*Before-and-after scene images*
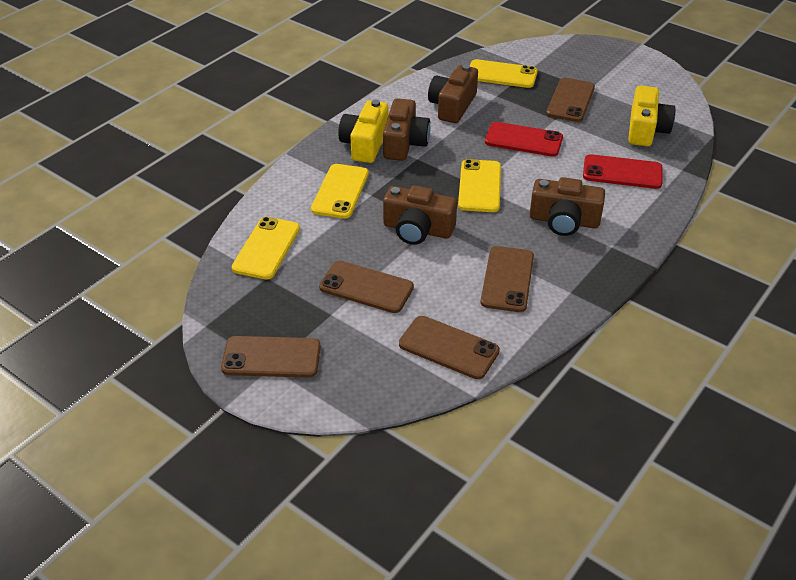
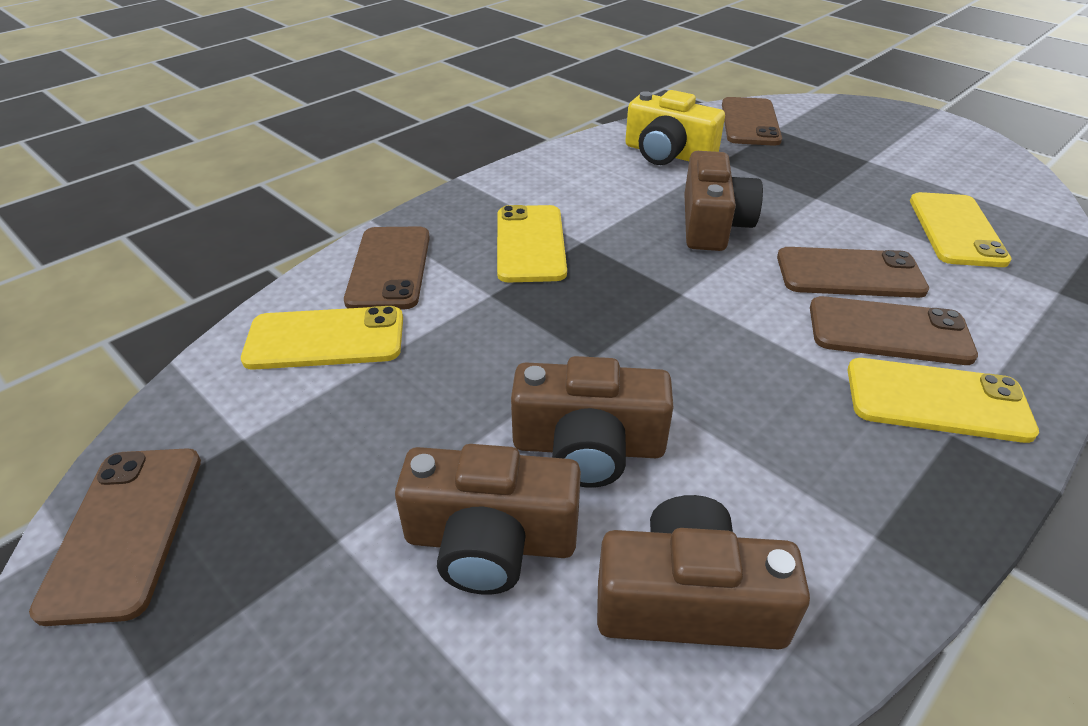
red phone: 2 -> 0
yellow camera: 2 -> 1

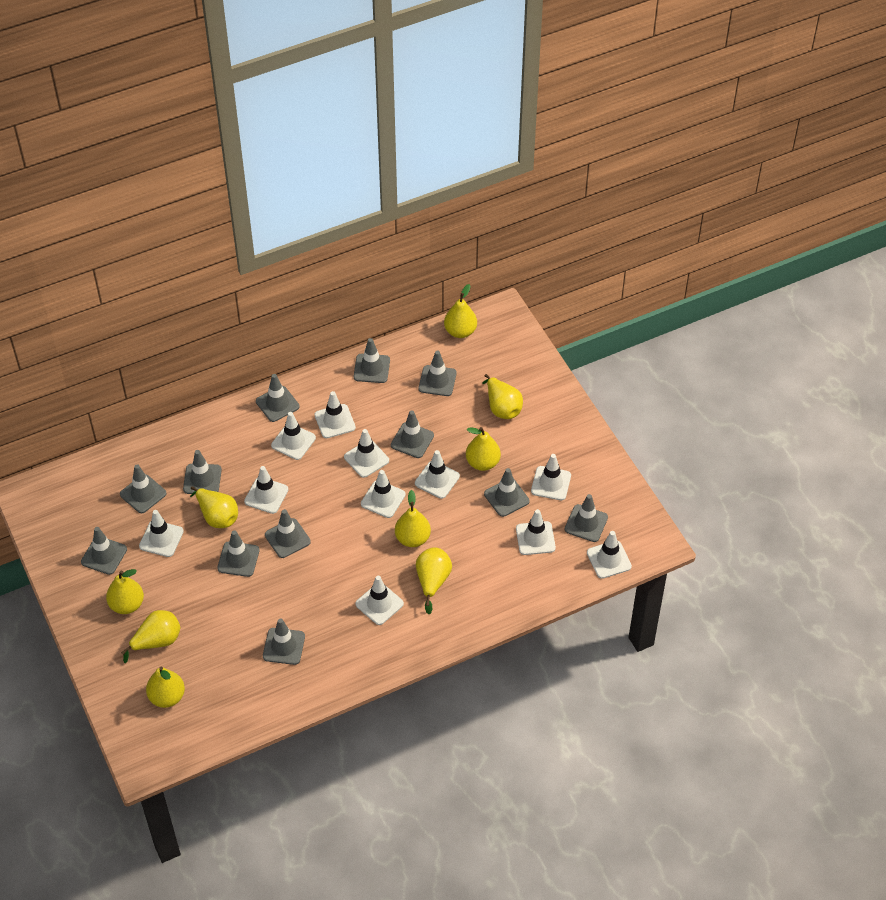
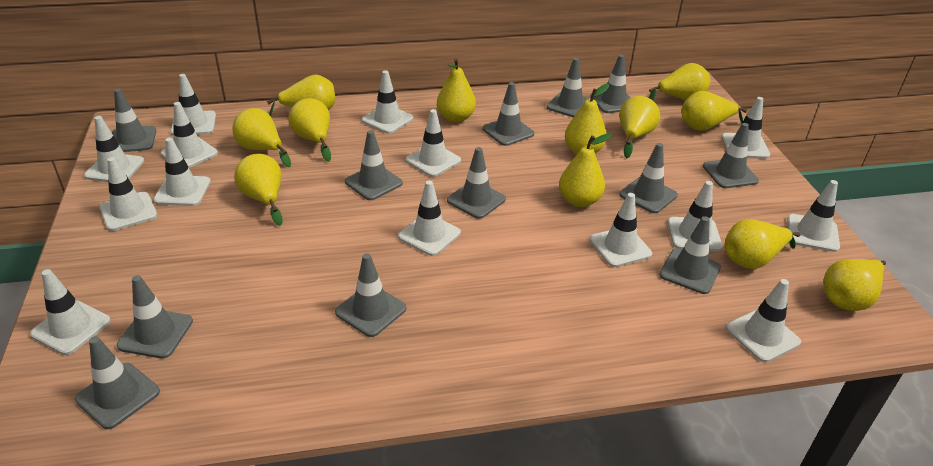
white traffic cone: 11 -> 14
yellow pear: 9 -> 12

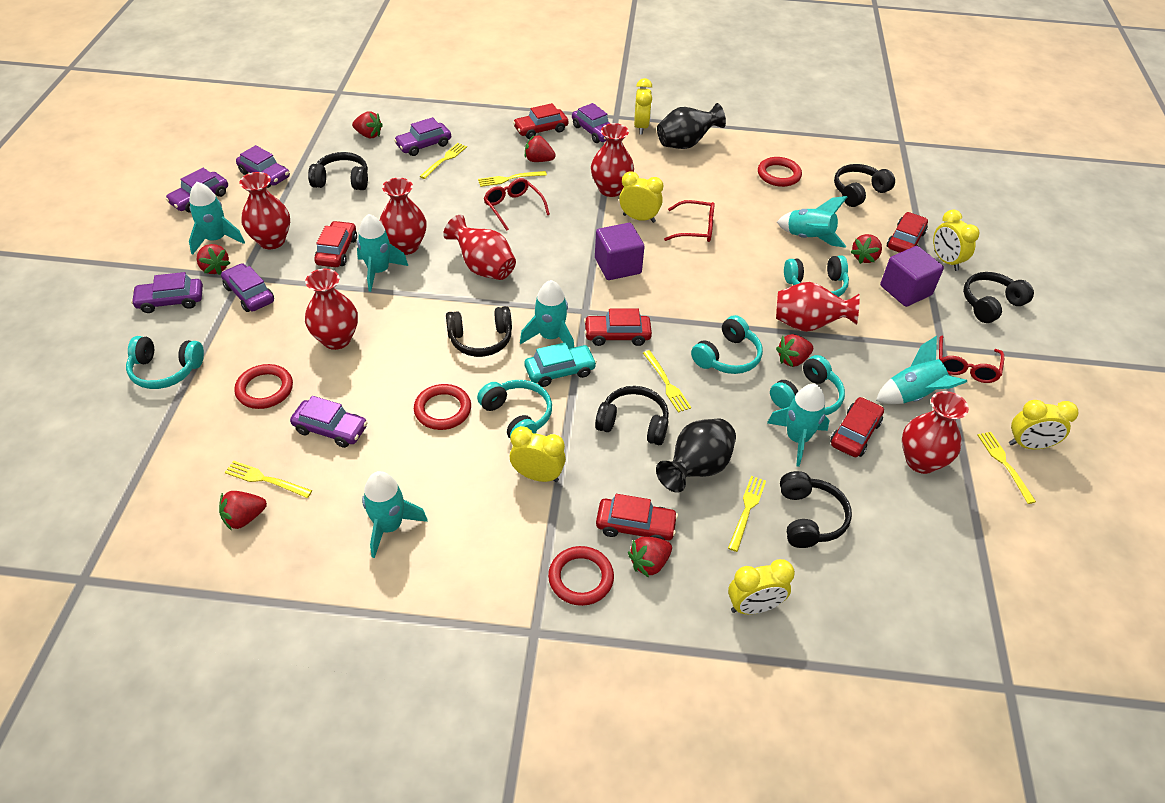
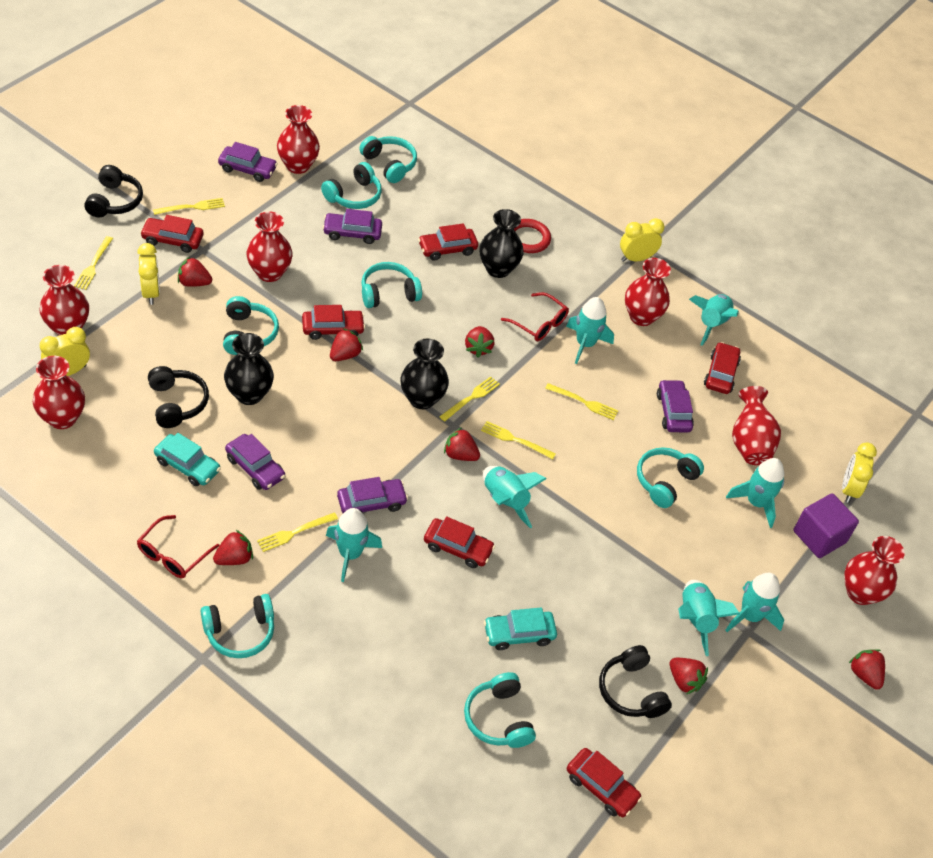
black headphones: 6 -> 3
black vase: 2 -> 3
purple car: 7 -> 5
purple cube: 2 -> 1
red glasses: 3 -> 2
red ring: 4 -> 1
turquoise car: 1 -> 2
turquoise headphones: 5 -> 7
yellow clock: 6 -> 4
* * *
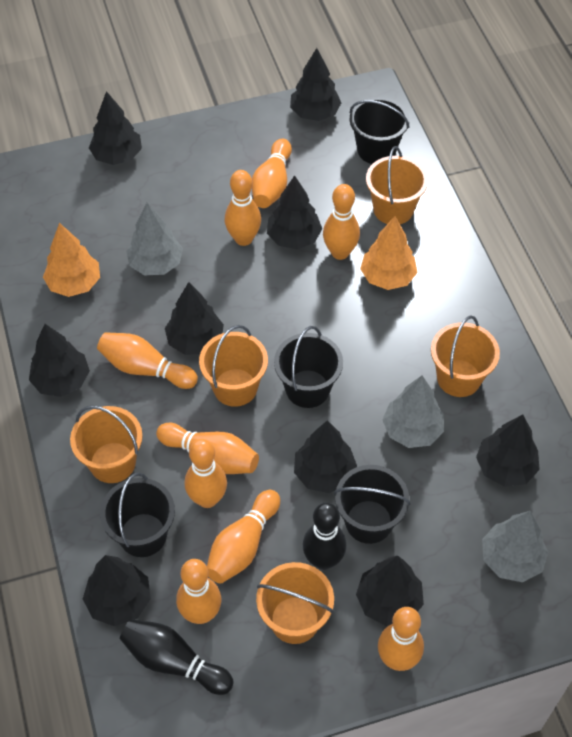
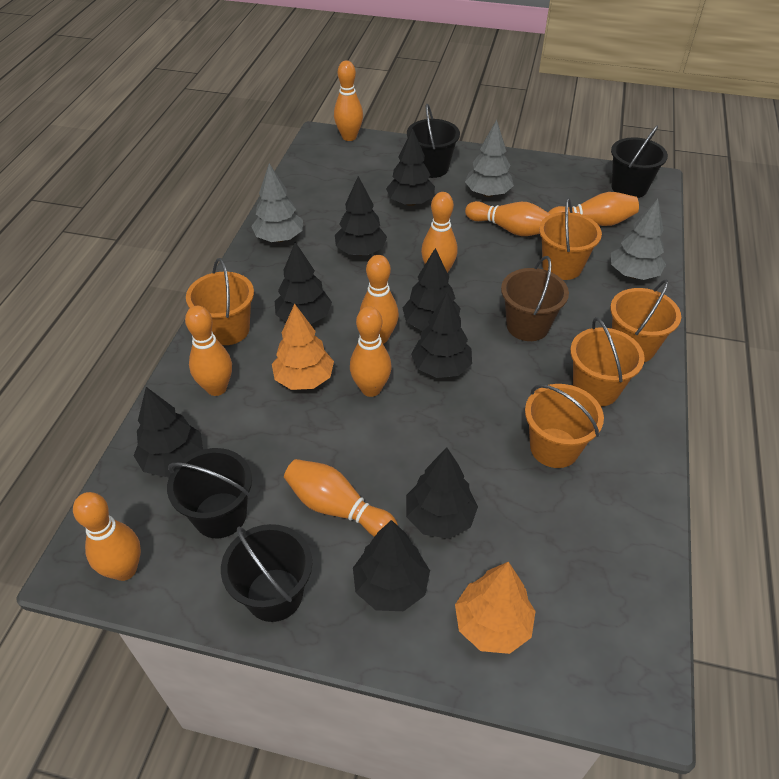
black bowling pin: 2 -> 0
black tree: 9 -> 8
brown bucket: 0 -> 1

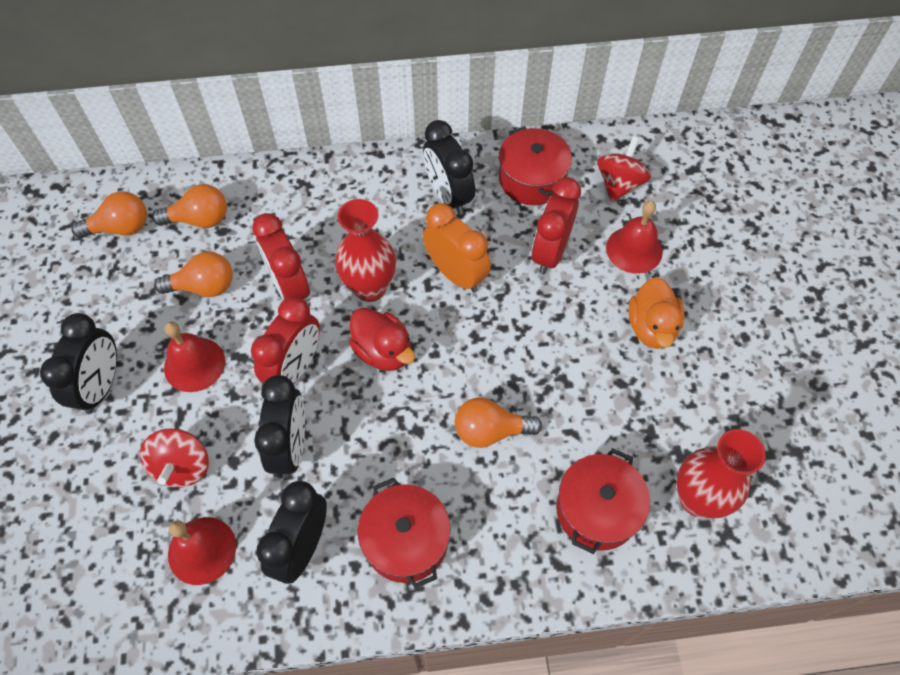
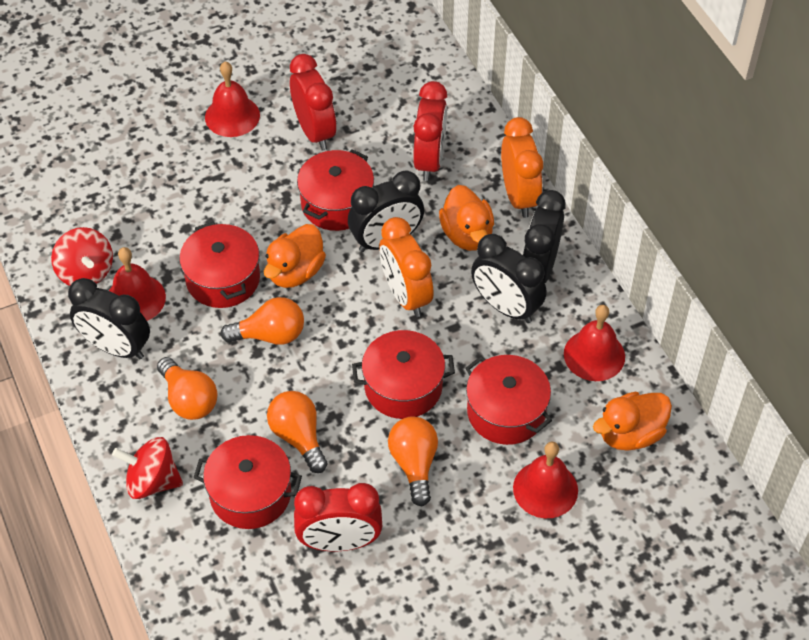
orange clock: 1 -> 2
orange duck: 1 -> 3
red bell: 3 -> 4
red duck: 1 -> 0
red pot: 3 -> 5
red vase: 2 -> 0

*Task item*
For this exercise, reproduce exactly the lines of the records above from the one with "red phone: 2 -> 0" up to and including the one with "turquoise car: 1 -> 2", without pictures.

*Task answer*
red phone: 2 -> 0
yellow camera: 2 -> 1

white traffic cone: 11 -> 14
yellow pear: 9 -> 12

black headphones: 6 -> 3
black vase: 2 -> 3
purple car: 7 -> 5
purple cube: 2 -> 1
red glasses: 3 -> 2
red ring: 4 -> 1
turquoise car: 1 -> 2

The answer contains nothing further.